WHAT YOU HAVE TO DO >>
Collect every line in the records that contains the string "kern".

PROVIDED DATA >>
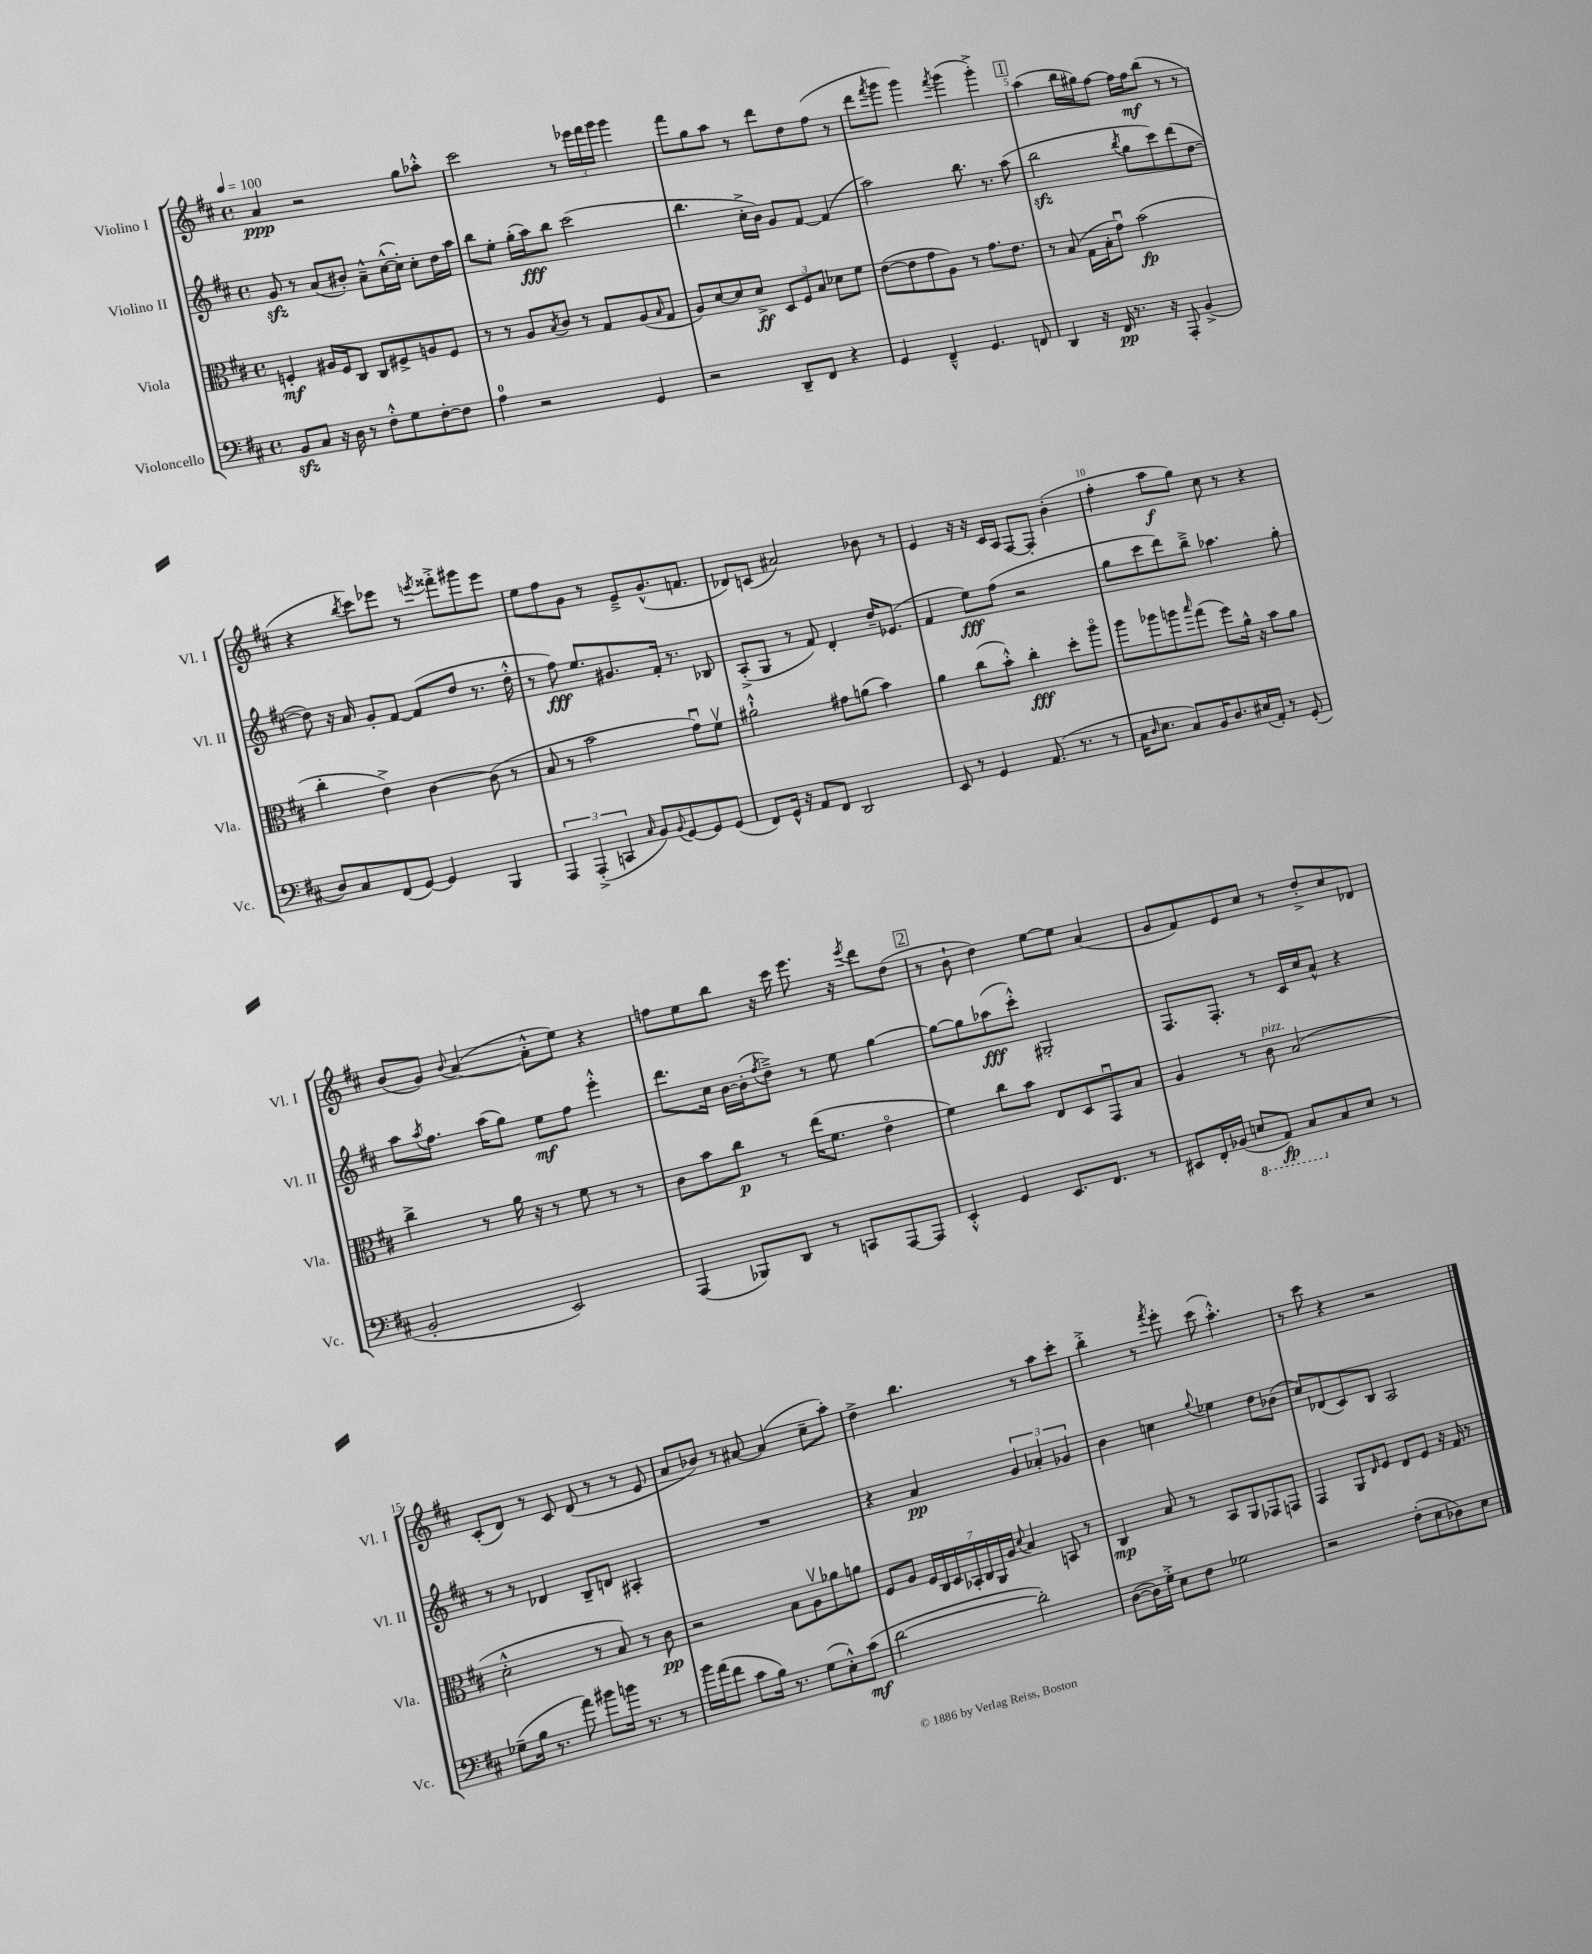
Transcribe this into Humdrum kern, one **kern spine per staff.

**kern	**kern	**kern	**kern
*staff4	*staff3	*staff2	*staff1
*clefF4	*clefC3	*clefG2	*clefG2
*k[f#c#]	*k[f#c#]	*k[f#c#]	*k[f#c#]
*M4/4	*M4/4	*M4/4	*M4/4
*met(c)	*met(c)	*met(c)	*met(c)
*MM100	*MM100	*MM100	*MM100
8BB	4F'	8g	4a
8C#	.	8r	.
16r	16A#	(8a	2r
16D	16F	.	.
8r	8C#	8b#')	.
8F#'^^	8C#	8a~^^	.
8G	8F#^	([16cc#^^	.
.	.	16cc#'])	.
[8F#'	8A	8cc#'	8gg
8F#]	8F#	16dd	8aa-'^^
.	.	16aa	.
=	=	=	=
4A	8r	8bb	2ccc#
.	8r	8ee'	.
2r	8A	(16gg'	.
.	.	16aa)	.
.	8qB	.	.
.	8c#	8bb	.
.	8r	(2ccc#	8r
.	8G	.	24eee-
.	.	.	24fff#
.	.	.	24ggg
4GG	(8A	.	4ggg
.	16qqB	.	.
.	8G	.	.
=	=	=	=
2r	8A)	4.bb	8fff#
.	[8d	.	8gg
.	8d]	.	8aa
.	8d^	16cc#'^	8r
.	.	16b)	.
8DD~	12D	8g	8ddd
.	12F#	.	.
8FF#	.	[8f#	8dd
.	12B	.	.
4r	8d-	(4f#]	(8ff#
.	8f#	.	8r
=	=	=	=
4GG	([8e	2aa)	8ddd
.	.	.	8qfff#
.	8e]	.	8ggg
4FF#~^^	8g	.	4ggg)
.	8A)	.	.
.	.	.	8qfff#
4.GG	8r	8.bb	(4ggg
.	8.g	.	.
.	.	8.r	.
.	.	.	4ggg'^)
.	8.e	.	.
8FF	.	(8aa	.
=	=	=	=
4DD	8r	2bb	(4aa
.	(8B	.	.
16r	16G	.	16bb
16FF#	16B'	.	16gg#)
8.r	8gu)	.	[8ff#
.	.	8qbb	.
.	(2b	8gg	16ff#]
16r	.	.	16ff#
8AAA'	.	8ccc#)	(8bb
(4BB^	.	(8ddd	8r
.	.	[8dd	8r
=	=	=	=
8D)	4cc#'	8dd])	4r
8C#	.	16r	.
.	.	16a	.
.	.	.	8qbb
(8FF#	4e^)	8g'	8ccc#)
[8GG)	.	[8f#	8eee-
4GG]	[4c#	(8f#]	8r
.	.	.	8qeee
.	.	8dd	8fff##'^
4BBB	(8c#]	8.r	8ggg#
.	8r	.	8eee
.	.	16dd'^^	.
=	=	=	=
6AAA	8B	8r	8ee
.	8r	8ff#)	8ff#
(6AAA'^	.	.	.
.	2b	8.ee	8g
6CC	.	.	.
.	.	.	8r
.	.	8.g#	.
16qqC#	.	.	.
8BB)	.	.	8e~^
8qqBB	.	.	.
[8GG	.	16f#'	(8.g^^
.	.	8.r	.
8GG]	8gu)	.	.
.	.	.	8.f
(8GG	8f#v	8B-	.
=	=	=	=
8FF#)	2a#`^^	(8A'^	8d-)
16GG^^	.	8G	(8c
16r	.	.	.
8AA	.	8r	2a#)
8FF#	.	8f#)	.
2DD	8g#	4d'	.
.	(8a	.	.
.	4b)	16dd~	8b-
.	.	(8.e-	.
.	.	.	8r
=	=	=	=
8EE	4a	4f#	4e
8r	.	.	.
4GG	(8cc#	8ee)	16r
.	.	.	16r
.	8b'^^)	(8ff#	16c#
.	.	.	16A
(8.AA	4cc#'	2r	[8F#
.	.	.	8F#']
8.r	.	.	.
.	8dd'	.	(4b'
8r	8aao	.	.
=	=	=	=
16C#	8aa	8gg	4ff#'
16qqD	.	.	.
8.E	.	.	.
.	8aa-	8ccc#	.
8C#)	8aa	8ddd)	8aa
.	16qqbb	.	.
16BB	(8gg	8bb~^	8gg)
8.D	.	.	.
.	8ff#)	4.aa-	8cc#
(16E#	16a^^	.	8r
16AA')	16r	.	.
8r	8b	.	4r
(8GG'	8a	8gg'	.
=	=	=	=
2BB'	4cc#^	8aa	(8b
.	.	8qaa	.
.	.	8.ff#	8g)
.	.	.	8qqb
.	8r	.	([4a
.	.	(16aa	.
.	16a	8gg)	.
.	16r	.	.
2EE)	8r	8ee	8a'^^]
.	8f#	8ff#	8ee)
.	8r	4eee'^^	4r
.	8r	.	.
=	=	=	=
(4AAA	8c#	8.ddd	8ff
.	8b	.	8ee
.	.	16cc#	.
8BBB-)	8cc#	[16b	8bb
.	.	(16b']	.
.	.	8qff#	.
8DD	8r	8dd~^)	16r
.	.	.	16ccc#
8r	(16ee	8r	8.eee
.	8.f#	.	.
8CC	.	8ee	.
.	.	.	16r
.	.	.	8qeee
[8AAA	4eo	[4gg	8ddd
8AAA]	.	.	(8dd
=	=	=	=
4EE'^^	4f#)	8gg_	8r
.	.	8gg]	8b`
4GG	8cc#	(8aa-	4dd)
.	8b	8ccc#'^^)	.
8.EE	8E	2G#'	[8ee
.	8D	.	8ee]
8.FF#	.	.	.
.	8GGu	.	(4a
8r	8B	.	.
=	=	=	=
8EE#	4A	8.F#	8g
16FF#'	.	.	8f#)
(16BB-	.	8.F#'	.
8EE	8r	.	8e
8AAA)	8c#	8r	8cc#
8CC#	(2B	16c#	8r
.	.	16cc#	.
8C#	.	8a^^	8dd'^
8E	.	4r	8cc#
8r	.	.	8d-
=	=	=	=
(8G-~	2d'^^	8r	(8c#'
16B	.	8r	8d)
8.r	.	.	.
.	.	4d-	8r
8a)	.	.	8c#
8b#	8r	8B~	(8d
16b	8B)	8d	8r
8.r	.	.	.
.	8r	4A#'	8r
8r	8c#	.	8e
=	=	=	=
16b	2r	1r	8a
(16a	.	.	.
8f#	.	.	8b-)
8c#	.	.	8r
16B)	.	.	[8a#
8.r	.	.	.
.	8B	.	(4a#]
(8G	8Av	.	.
8E'^^)	8a-	.	8cc#~
(8c#	8a	.	8aa')
=	=	=	=
[2d	8F#	4r	4dd^
.	8A	.	.
.	28F#	4a	4.bb
.	28C#	.	.
.	28D	.	.
.	28BB-'	.	.
.	28C#	.	.
.	28AA	.	.
.	28A	.	.
.	8qqd	.	.
2d'])	4B	6g	.
.	.	.	8r
.	.	6a-'	.
.	8BB	.	8aa
.	.	6g-	.
.	8r	.	8ccc#'
=	=	=	=
([8D	4C#	4b	4bb'^
16D])	.	.	.
16G'^	.	.	.
8E	8B	4cc	8r
.	.	.	8qfff#
8F#	8r	.	8eee'
.	.	8qqgg	.
2G-	8BB	4ee-	(8ccc#
.	8AA	.	4.aa'^^)
.	8GG-	8dd	.
.	8GG	(8b-	.
=	=	=	=
2r	4GG	8cc#)	8r
.	.	(8d-	8ccc#
.	8AA	8c#)	4r
.	16qqE	.	.
.	8F#	8B	.
(8F#'	8E	2A	2r
8E	8F#	.	.
8D-)	16r	.	.
.	16G	.	.
8E	8r	.	.
==	==	==	==
*-	*-	*-	*-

EXERCISE OUTPUT >>
Transcribe this into Humdrum kern, one **kern spine per staff.
**kern	**kern	**kern	**kern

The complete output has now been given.